--- BEGIN ---

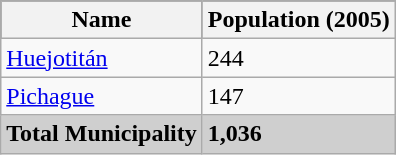
Name (102, 20)
Huejotitán (102, 58)
1,036 (298, 134)
Total Municipality (102, 134)
244 (298, 58)
Population (2005) (298, 20)
147 (298, 96)
Pichague (102, 96)
Detect which cell encompasses the target text, then output its [X, Y] center coordinate. 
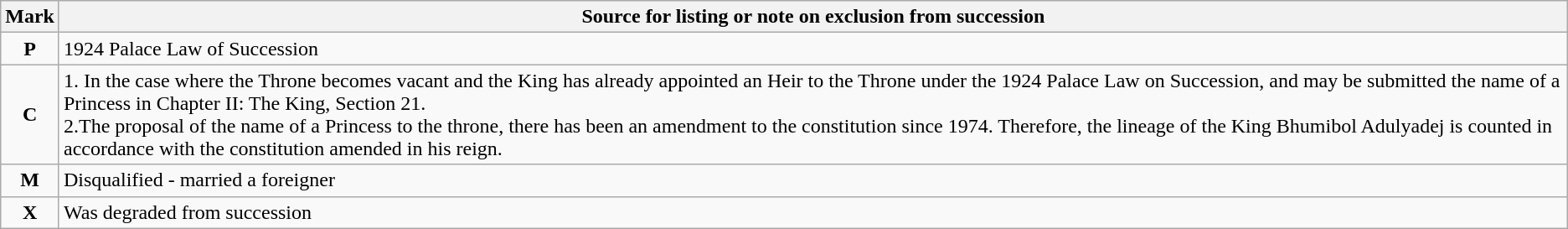
X [30, 212]
M [30, 180]
Was degraded from succession [812, 212]
Mark [30, 17]
Source for listing or note on exclusion from succession [812, 17]
C [30, 114]
P [30, 49]
1924 Palace Law of Succession [812, 49]
Disqualified - married a foreigner [812, 180]
Find where the given text appears and provide that cell's center as [x, y] coordinate. 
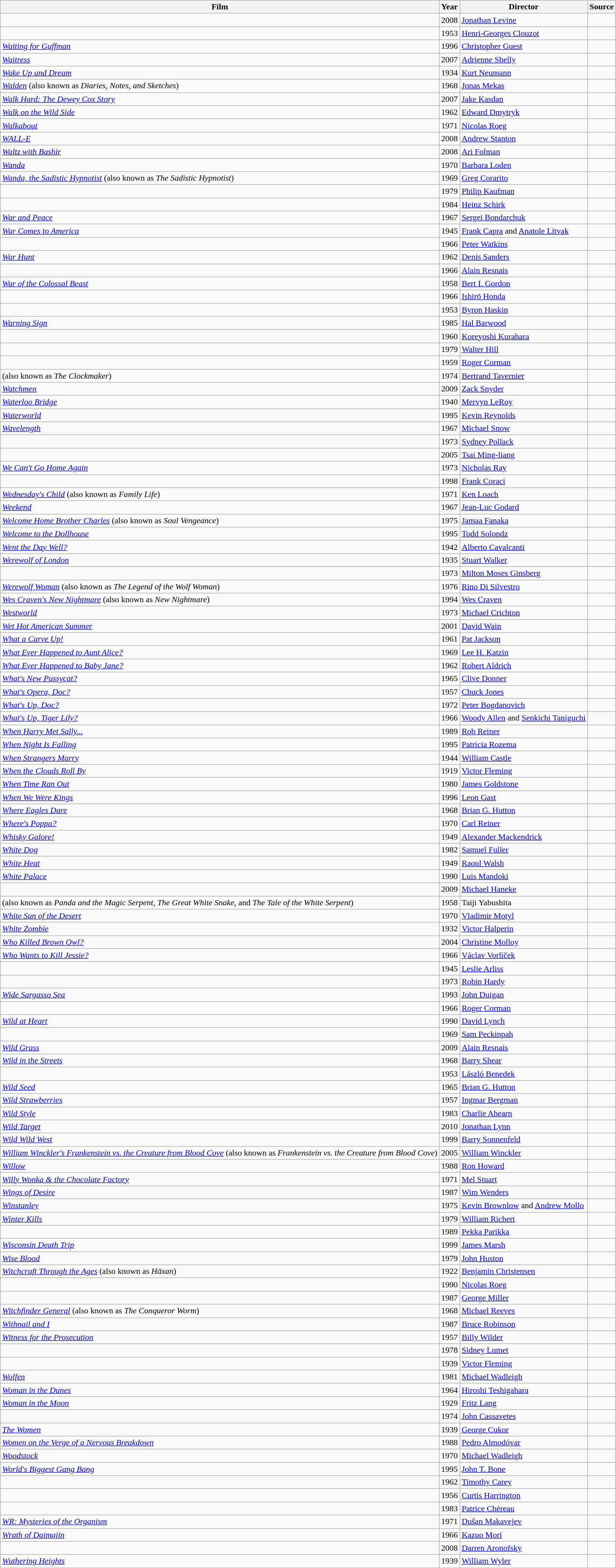
When Harry Met Sally... [220, 731]
Carl Reiner [524, 823]
Wednesday's Child (also known as Family Life) [220, 494]
Wake Up and Dream [220, 73]
1964 [450, 1389]
Alberto Cavalcanti [524, 546]
William Richert [524, 1218]
(also known as The Clockmaker) [220, 375]
Christopher Guest [524, 46]
James Marsh [524, 1244]
William Winckler [524, 1152]
Rob Reiner [524, 731]
Benjamin Christensen [524, 1271]
Woman in the Dunes [220, 1389]
White Heat [220, 863]
Wanda, the Sadistic Hypnotist (also known as The Sadistic Hypnotist) [220, 178]
1972 [450, 705]
Waitress [220, 59]
Mel Stuart [524, 1178]
What Ever Happened to Baby Jane? [220, 665]
Where Eagles Dare [220, 810]
Waiting for Guffman [220, 46]
Wild Target [220, 1126]
1961 [450, 639]
When Time Ran Out [220, 783]
1956 [450, 1495]
Warning Sign [220, 323]
The Women [220, 1429]
John Duigan [524, 994]
1980 [450, 783]
Source [602, 7]
Wisconsin Death Trip [220, 1244]
Film [220, 7]
2010 [450, 1126]
1993 [450, 994]
Who Wants to Kill Jessie? [220, 955]
Wild in the Streets [220, 1060]
Wings of Desire [220, 1192]
What's Opera, Doc? [220, 691]
William Wyler [524, 1560]
1932 [450, 928]
White Palace [220, 876]
Heinz Schirk [524, 204]
Patricia Rozema [524, 744]
Weekend [220, 507]
Went the Day Well? [220, 546]
Wolfen [220, 1376]
Jean-Luc Godard [524, 507]
1929 [450, 1402]
Wanda [220, 165]
Welcome Home Brother Charles (also known as Soul Vengeance) [220, 520]
Lee H. Katzin [524, 652]
Philip Kaufman [524, 191]
War Comes to America [220, 231]
When the Clouds Roll By [220, 770]
Sergei Bondarchuk [524, 218]
Winstanley [220, 1205]
Koreyoshi Kurahara [524, 336]
When Strangers Marry [220, 757]
Edward Dmytryk [524, 112]
James Goldstone [524, 783]
Zack Snyder [524, 389]
Václav Vorlíček [524, 955]
Wild Grass [220, 1047]
Werewolf of London [220, 560]
Winter Kills [220, 1218]
Walden (also known as Diaries, Notes, and Sketches) [220, 86]
Pat Jackson [524, 639]
Woody Allen and Senkichi Taniguchi [524, 718]
War and Peace [220, 218]
White Zombie [220, 928]
Where's Poppa? [220, 823]
WALL-E [220, 138]
Alexander Mackendrick [524, 836]
Taiji Yabushita [524, 902]
World's Biggest Gang Bang [220, 1468]
John Cassavetes [524, 1415]
Whisky Galore! [220, 836]
George Miller [524, 1297]
Greg Corarito [524, 178]
Wrath of Daimajin [220, 1534]
Jonas Mekas [524, 86]
WR: Mysteries of the Organism [220, 1521]
Robin Hardy [524, 981]
Westworld [220, 613]
Andrew Stanton [524, 138]
White Sun of the Desert [220, 915]
Wet Hot American Summer [220, 626]
Leslie Arliss [524, 968]
Kurt Neumann [524, 73]
Wavelength [220, 428]
1994 [450, 599]
Christine Molloy [524, 941]
Frank Capra and Anatole Litvak [524, 231]
1976 [450, 586]
Wes Craven [524, 599]
Ishirō Honda [524, 296]
Barry Shear [524, 1060]
Dušan Makavejev [524, 1521]
Darren Aronofsky [524, 1547]
1919 [450, 770]
Henri-Georges Clouzot [524, 33]
Patrice Chéreau [524, 1508]
Hiroshi Teshigahara [524, 1389]
Sydney Pollack [524, 441]
Michael Reeves [524, 1310]
Tsai Ming-liang [524, 454]
Kazuo Mori [524, 1534]
Billy Wilder [524, 1336]
What's New Pussycat? [220, 678]
What Ever Happened to Aunt Alice? [220, 652]
Wide Sargasso Sea [220, 994]
Wim Wenders [524, 1192]
Waterloo Bridge [220, 402]
Wild Wild West [220, 1139]
Walter Hill [524, 349]
George Cukor [524, 1429]
Bertrand Tavernier [524, 375]
Michael Haneke [524, 889]
Woodstock [220, 1455]
1981 [450, 1376]
Ron Howard [524, 1165]
Jonathan Lynn [524, 1126]
David Lynch [524, 1021]
Michael Snow [524, 428]
Adrienne Shelly [524, 59]
1960 [450, 336]
Jamaa Fanaka [524, 520]
What a Carve Up! [220, 639]
Luis Mandoki [524, 876]
William Winckler's Frankenstein vs. the Creature from Blood Cove (also known as Frankenstein vs. the Creature from Blood Cove) [220, 1152]
1998 [450, 481]
What's Up, Doc? [220, 705]
Bruce Robinson [524, 1323]
1982 [450, 849]
Barbara Loden [524, 165]
1934 [450, 73]
Leon Gast [524, 797]
War of the Colossal Beast [220, 283]
Kevin Brownlow and Andrew Mollo [524, 1205]
Ken Loach [524, 494]
Wes Craven's New Nightmare (also known as New Nightmare) [220, 599]
Chuck Jones [524, 691]
Wild Seed [220, 1086]
Timothy Carey [524, 1481]
1935 [450, 560]
Nicholas Ray [524, 468]
Curtis Harrington [524, 1495]
Wild at Heart [220, 1021]
War Hunt [220, 257]
Walk Hard: The Dewey Cox Story [220, 99]
1940 [450, 402]
When Night Is Falling [220, 744]
Stuart Walker [524, 560]
1944 [450, 757]
Wild Strawberries [220, 1100]
Pedro Almodóvar [524, 1442]
Victor Halperin [524, 928]
Michael Crichton [524, 613]
Raoul Walsh [524, 863]
White Dog [220, 849]
2001 [450, 626]
1959 [450, 362]
Waltz with Bashir [220, 151]
Denis Sanders [524, 257]
Witchfinder General (also known as The Conqueror Worm) [220, 1310]
Clive Donner [524, 678]
Frank Coraci [524, 481]
Bert I. Gordon [524, 283]
Peter Watkins [524, 244]
Year [450, 7]
2004 [450, 941]
William Castle [524, 757]
Ari Folman [524, 151]
Willow [220, 1165]
Vladimir Motyl [524, 915]
Jake Kasdan [524, 99]
(also known as Panda and the Magic Serpent, The Great White Snake, and The Tale of the White Serpent) [220, 902]
Pekka Parikka [524, 1231]
Todd Solondz [524, 533]
Women on the Verge of a Nervous Breakdown [220, 1442]
1978 [450, 1350]
Ingmar Bergman [524, 1100]
Samuel Fuller [524, 849]
John Huston [524, 1258]
Peter Bogdanovich [524, 705]
David Wain [524, 626]
Waterworld [220, 415]
Who Killed Brown Owl? [220, 941]
Hal Barwood [524, 323]
Byron Haskin [524, 310]
Wild Style [220, 1113]
Willy Wonka & the Chocolate Factory [220, 1178]
We Can't Go Home Again [220, 468]
Welcome to the Dollhouse [220, 533]
László Benedek [524, 1073]
Robert Aldrich [524, 665]
Werewolf Woman (also known as The Legend of the Wolf Woman) [220, 586]
What's Up, Tiger Lily? [220, 718]
Milton Moses Ginsberg [524, 573]
Walk on the Wild Side [220, 112]
1922 [450, 1271]
1985 [450, 323]
1942 [450, 546]
John T. Bone [524, 1468]
1984 [450, 204]
Walkabout [220, 125]
Barry Sonnenfeld [524, 1139]
Mervyn LeRoy [524, 402]
Fritz Lang [524, 1402]
Charlie Ahearn [524, 1113]
Witchcraft Through the Ages (also known as Häxan) [220, 1271]
Director [524, 7]
Rino Di Silvestro [524, 586]
Withnail and I [220, 1323]
Woman in the Moon [220, 1402]
Wuthering Heights [220, 1560]
Sam Peckinpah [524, 1034]
When We Were Kings [220, 797]
Watchmen [220, 389]
Wise Blood [220, 1258]
Kevin Reynolds [524, 415]
Witness for the Prosecution [220, 1336]
Sidney Lumet [524, 1350]
Jonathan Levine [524, 20]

--- END ---

### WHAT THE EXERCISE ASKS
Turn the records, from the very first line through the line that has "Find where the", into a numbered list with no blank lines. Leave the pictures out.

### ANSWER
1. Name (102, 20)
2. Huejotitán (102, 58)
3. 1,036 (298, 134)
4. Total Municipality (102, 134)
5. 244 (298, 58)
6. Population (2005) (298, 20)
7. 147 (298, 96)
8. Pichague (102, 96)
9. Detect which cell encompasses the target text, then output its [X, Y] center coordinate. 
10. X [30, 212]
11. M [30, 180]
12. Was degraded from succession [812, 212]
13. Mark [30, 17]
14. Source for listing or note on exclusion from succession [812, 17]
15. C [30, 114]
16. P [30, 49]
17. 1924 Palace Law of Succession [812, 49]
18. Disqualified - married a foreigner [812, 180]
19. Find where the given text appears and provide that cell's center as [x, y] coordinate. 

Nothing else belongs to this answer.